What you should do :: Search the records for the word "none" and report each line that has it.

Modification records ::
========================================

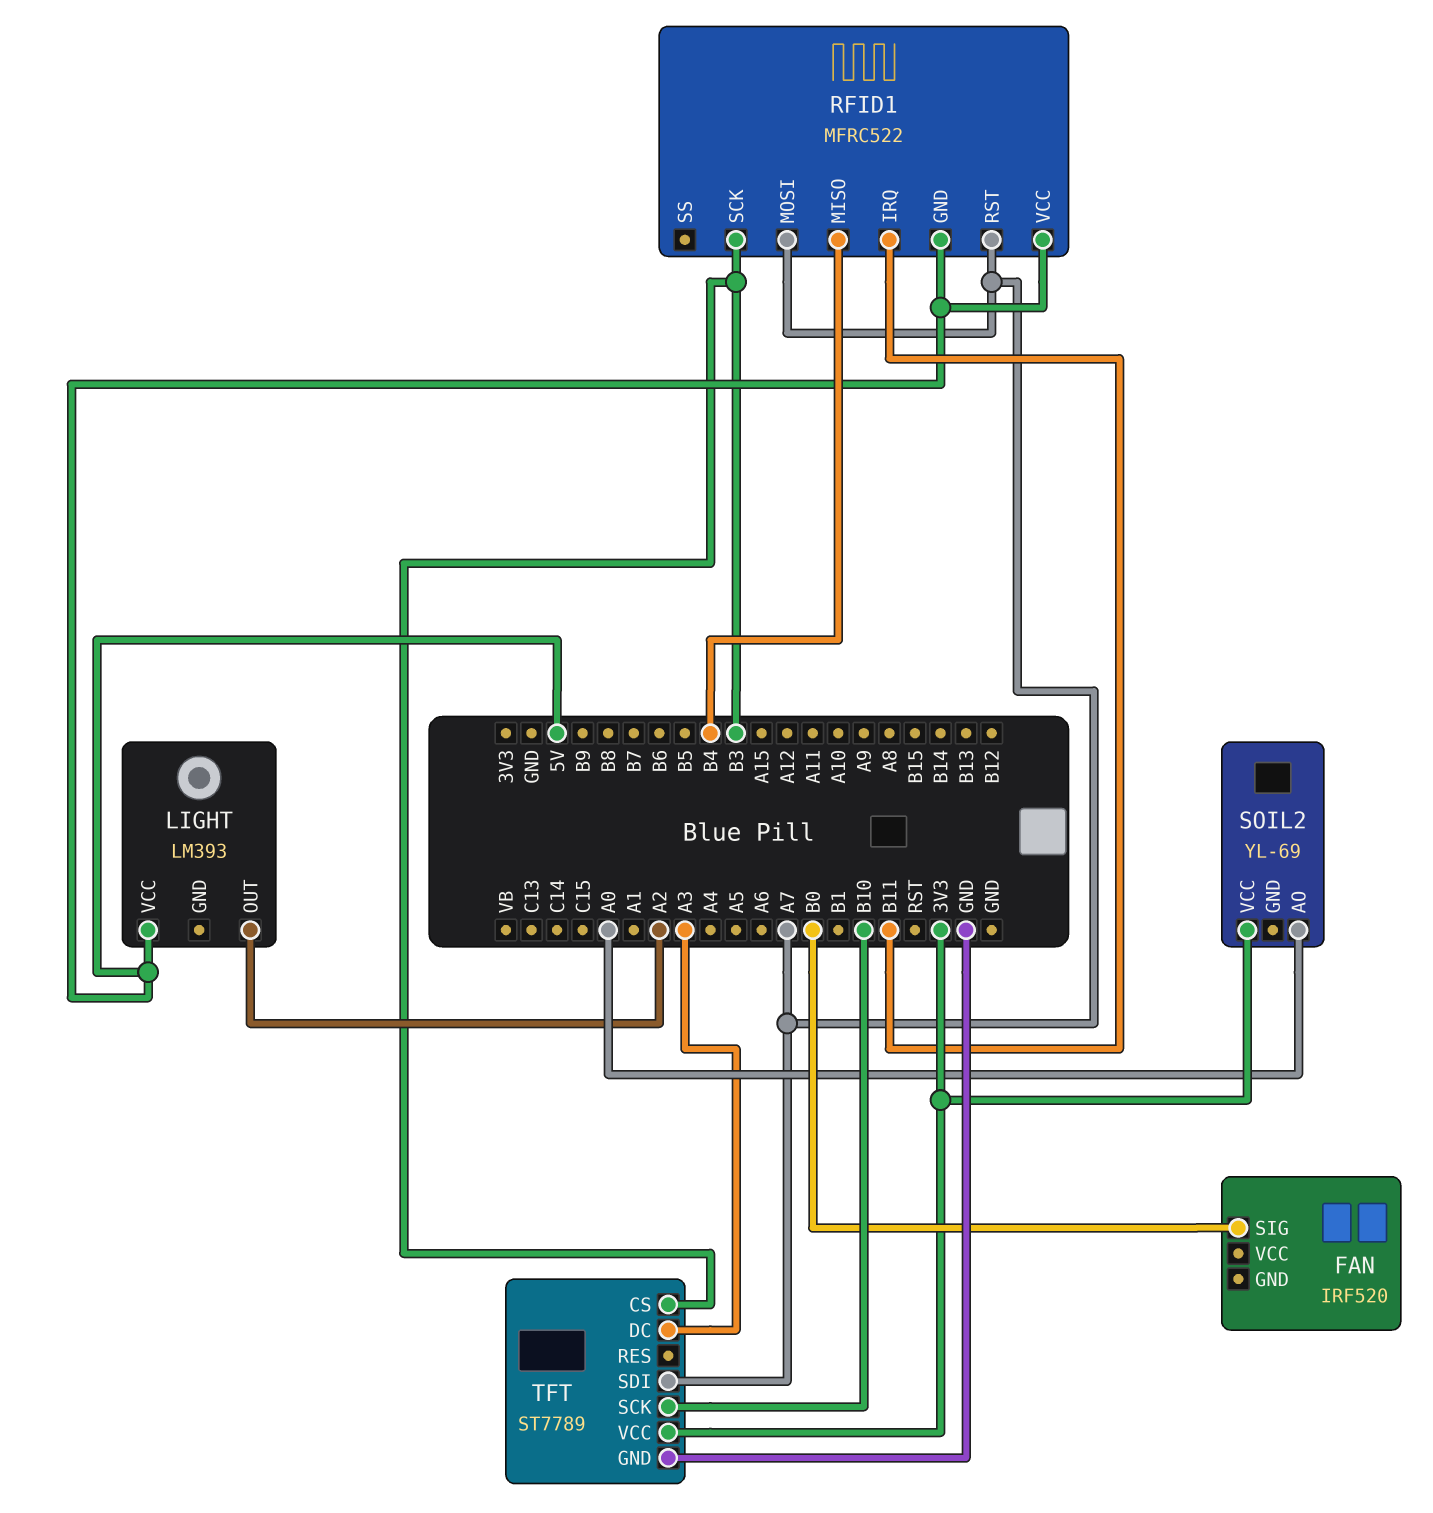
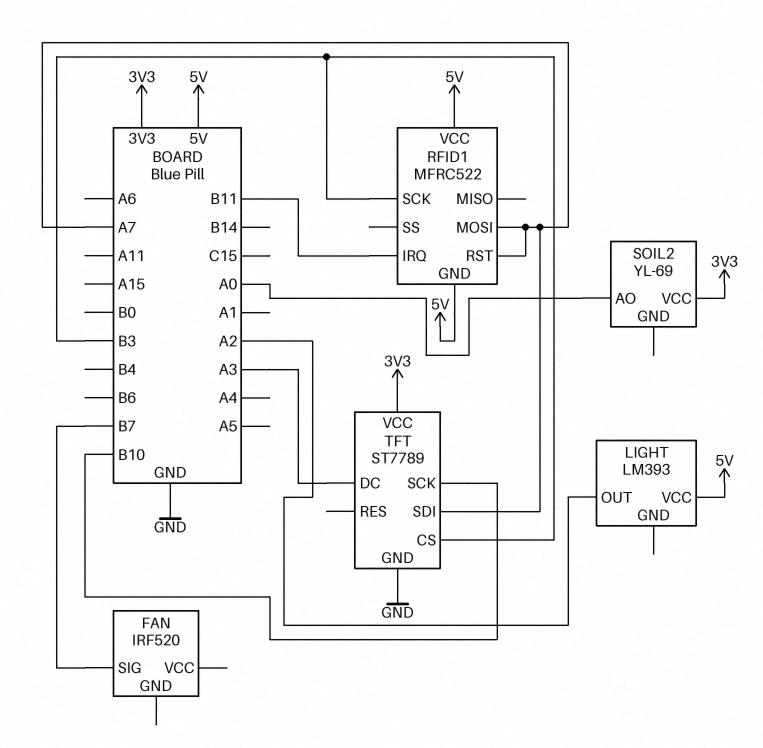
FAN pin SIG: B0 -> B7
RFID1 pin MISO: B4 -> none

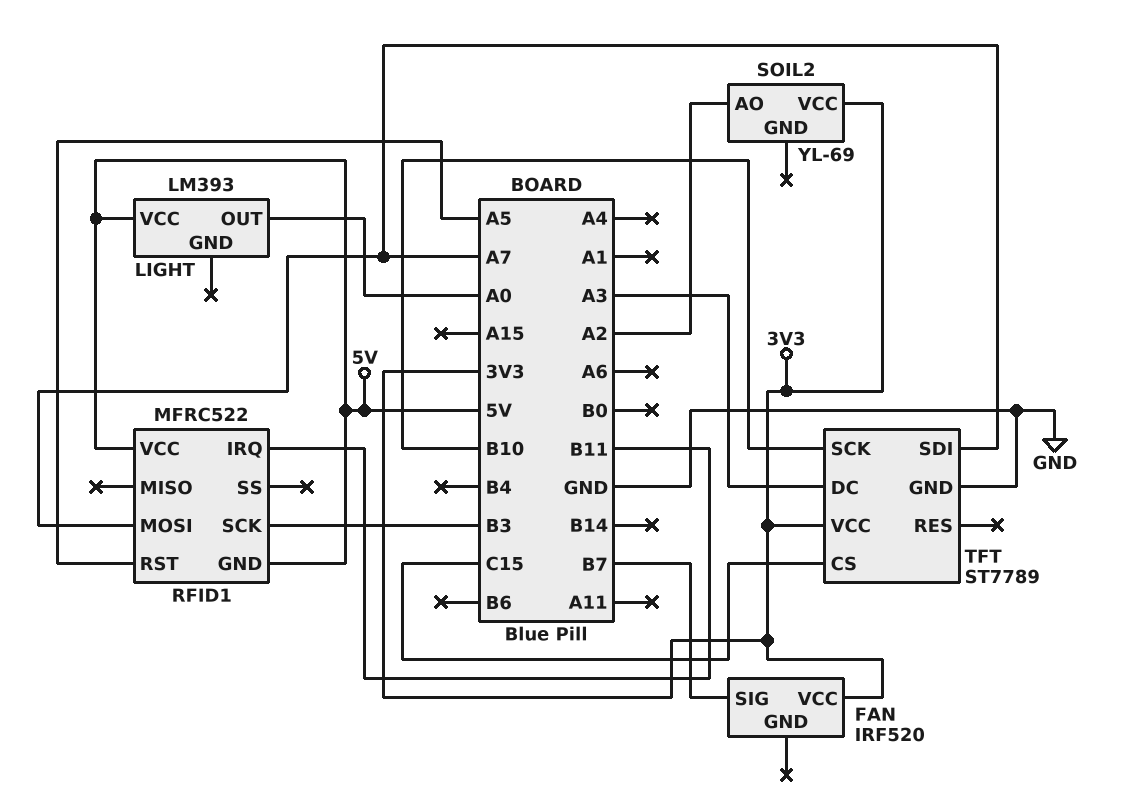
FAN pin VCC: none -> 3V3
LIGHT pin OUT: A2 -> A0
RFID1 pin RST: A7 -> A5
SOIL2 pin AO: A0 -> A2
TFT pin CS: B3 -> C15

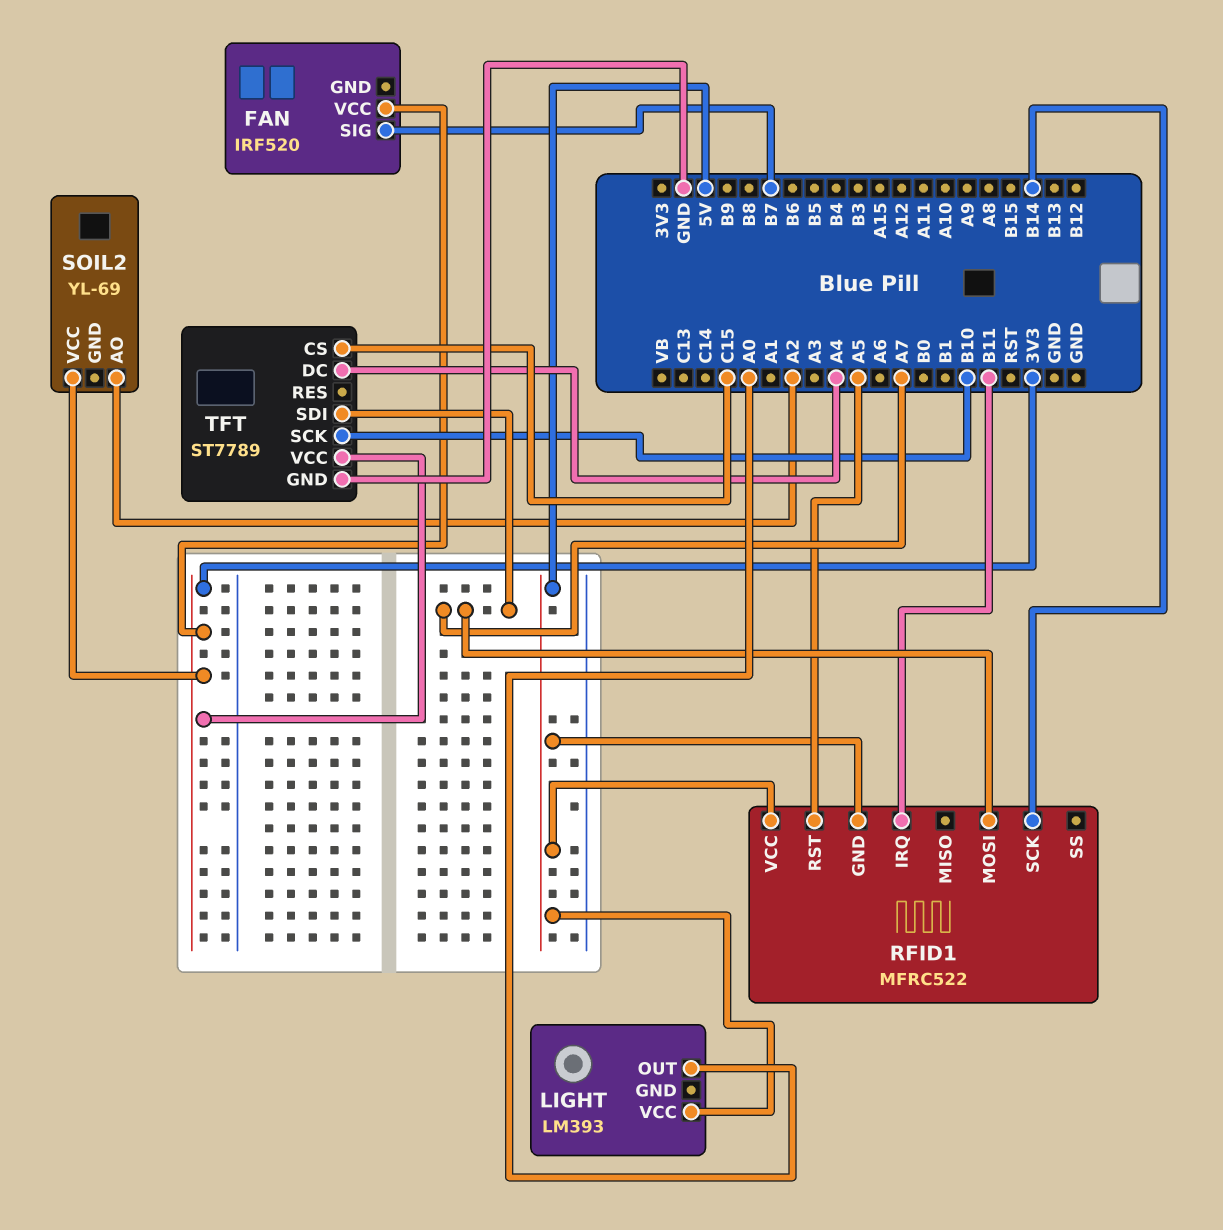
RFID1 pin SCK: B3 -> B14
TFT pin DC: A3 -> A4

========================================

Task answer ::
RFID1 pin MISO: B4 -> none
FAN pin VCC: none -> 3V3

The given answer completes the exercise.